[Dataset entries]
>>>>>
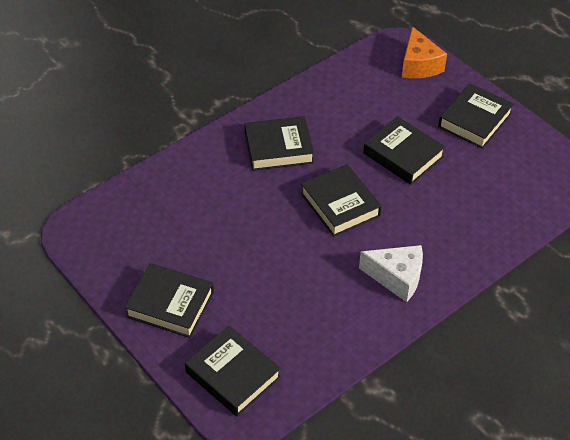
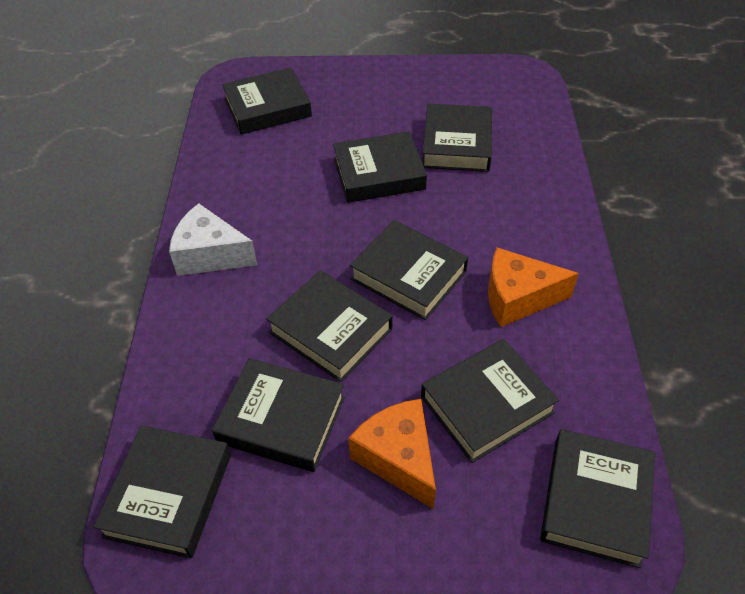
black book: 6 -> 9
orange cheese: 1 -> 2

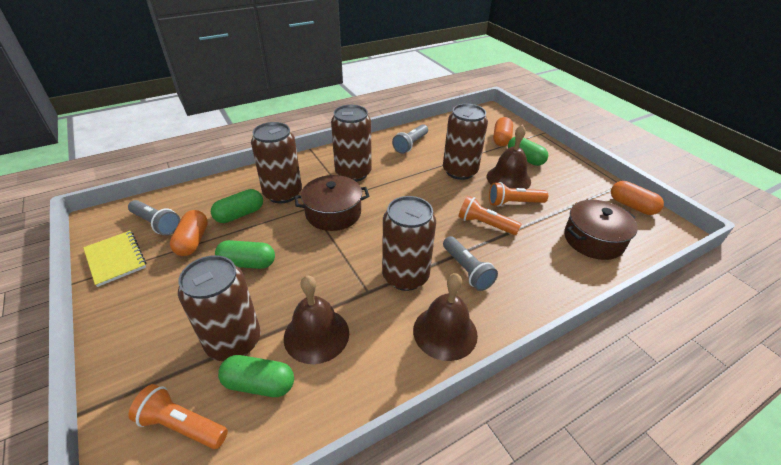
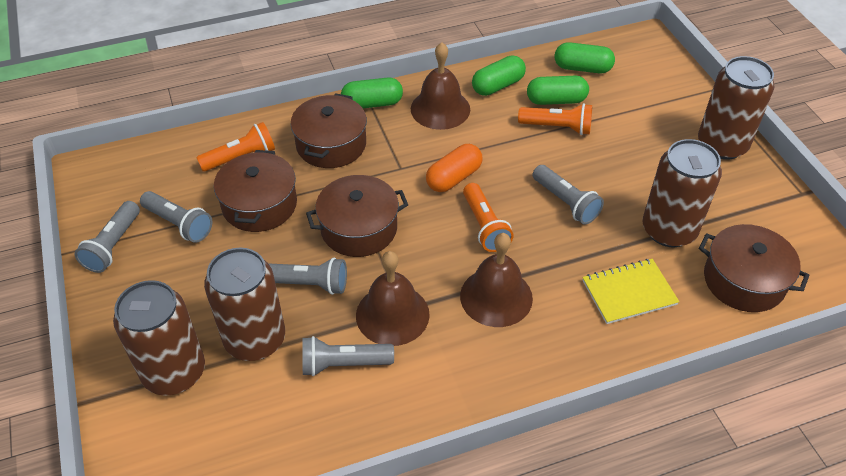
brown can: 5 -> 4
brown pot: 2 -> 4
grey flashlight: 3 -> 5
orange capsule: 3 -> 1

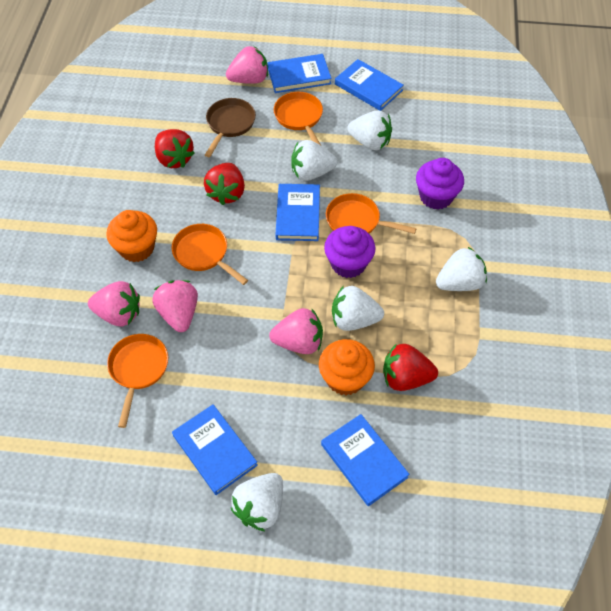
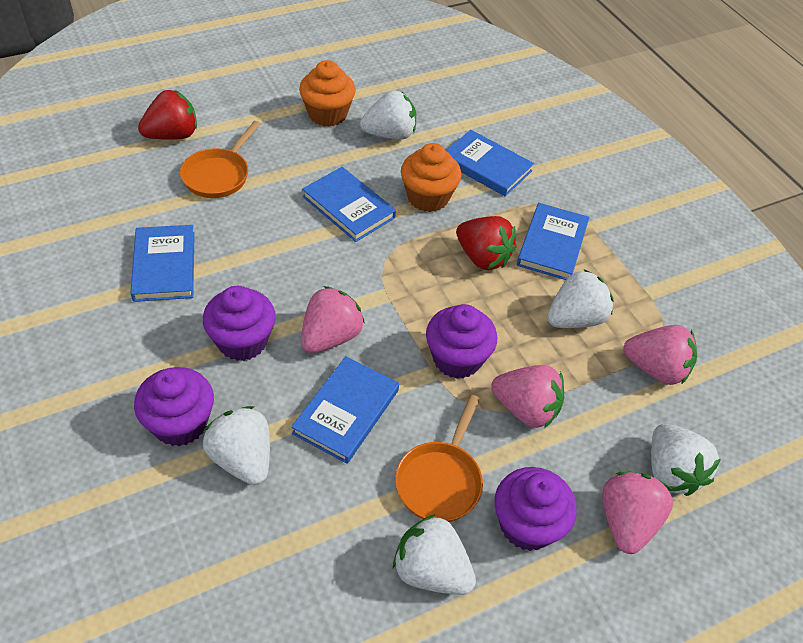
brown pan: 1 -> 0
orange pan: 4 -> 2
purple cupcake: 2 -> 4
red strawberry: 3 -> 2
<<<<<
>>>>>
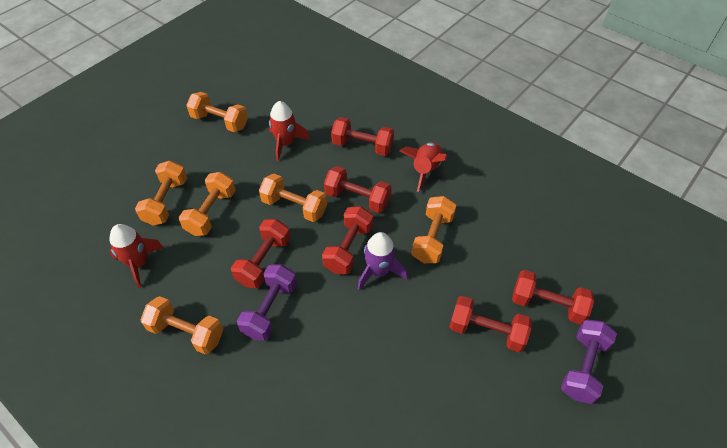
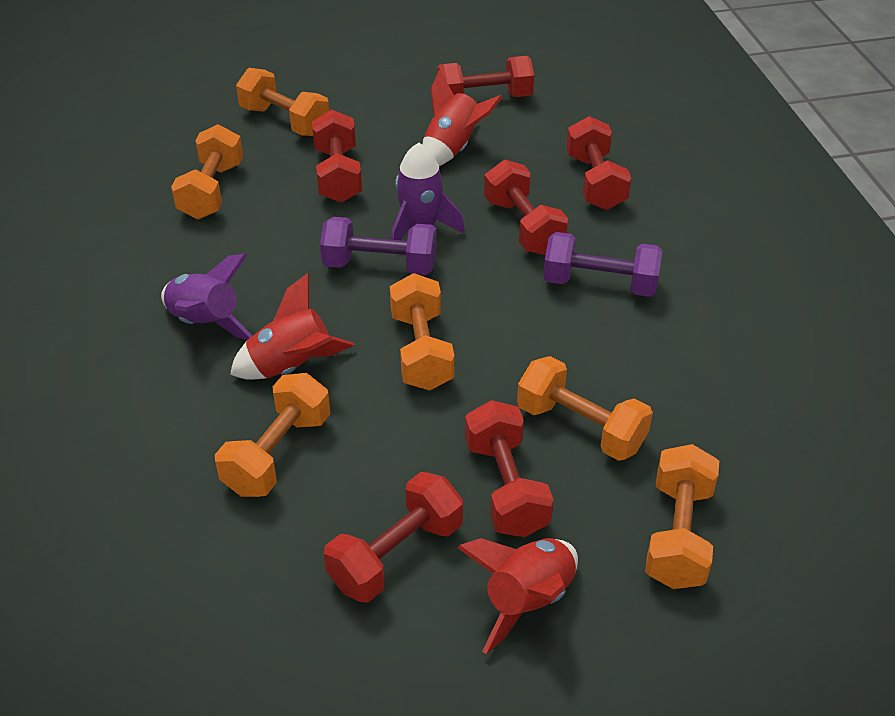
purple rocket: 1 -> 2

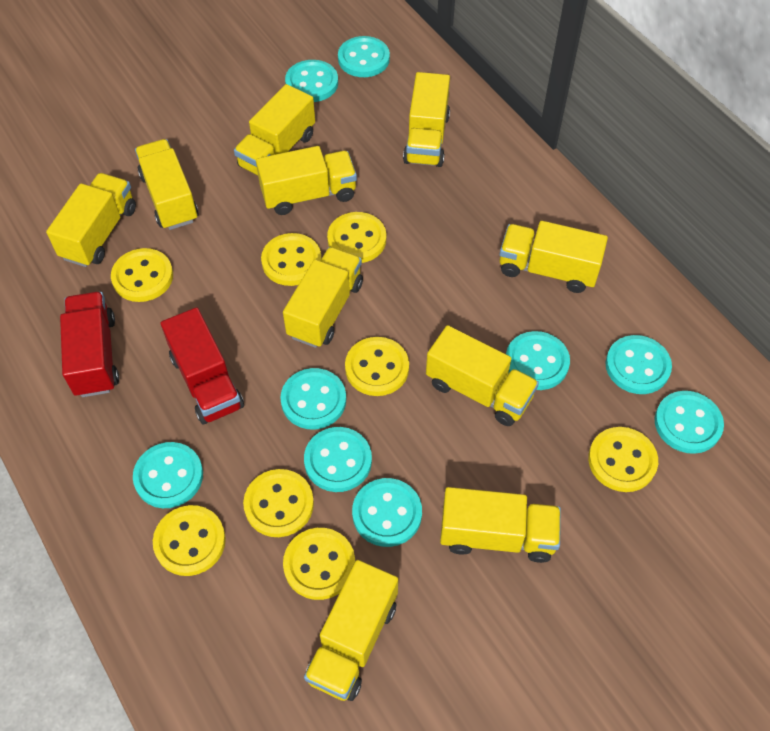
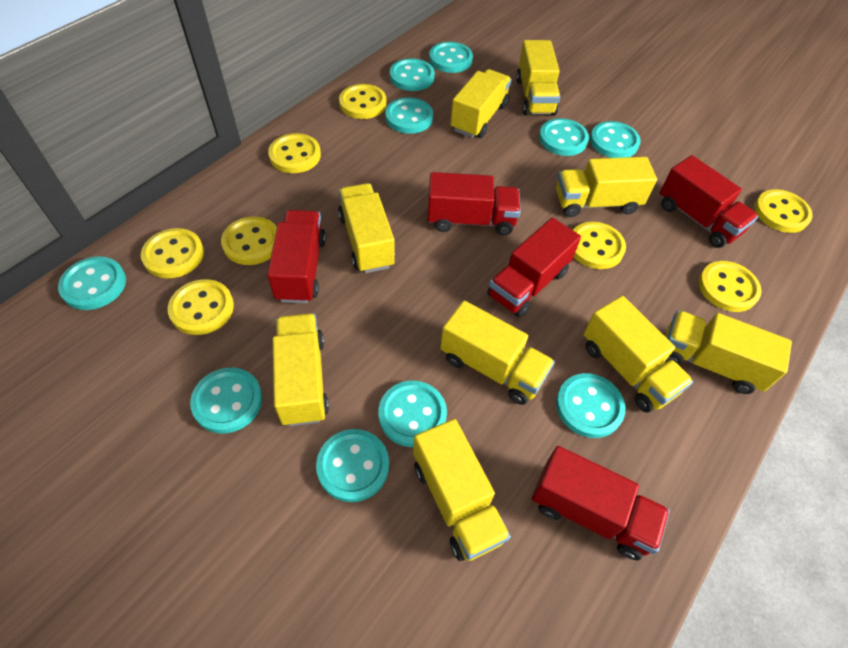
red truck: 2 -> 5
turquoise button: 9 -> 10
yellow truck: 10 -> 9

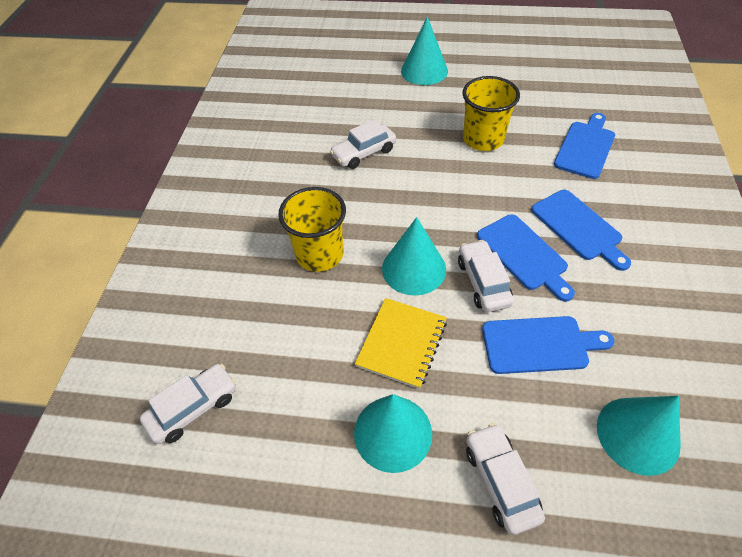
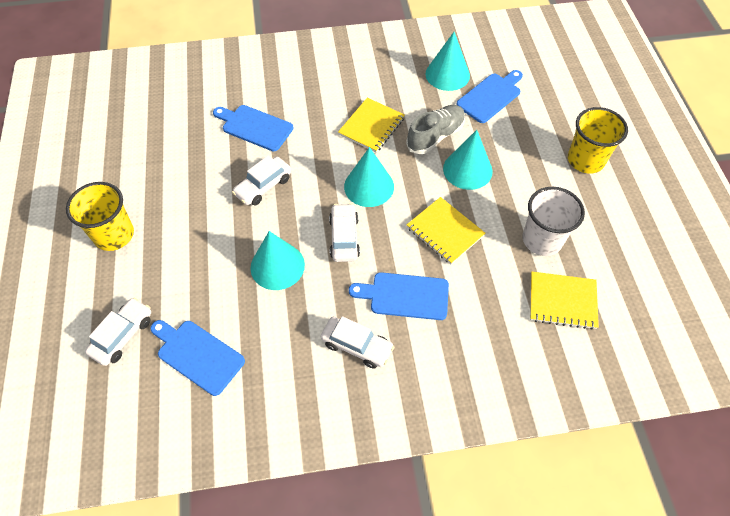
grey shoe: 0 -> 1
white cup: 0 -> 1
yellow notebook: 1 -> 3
<<<<<
## Aim of the exercise
Excerpt from the records above: set down only the lines from the one that contains "black book: 6 -> 9" through the one that contains "red strawberry: 3 -> 2", inclusive, word for word. Pictures stay out.

## Your response
black book: 6 -> 9
orange cheese: 1 -> 2

brown can: 5 -> 4
brown pot: 2 -> 4
grey flashlight: 3 -> 5
orange capsule: 3 -> 1

brown pan: 1 -> 0
orange pan: 4 -> 2
purple cupcake: 2 -> 4
red strawberry: 3 -> 2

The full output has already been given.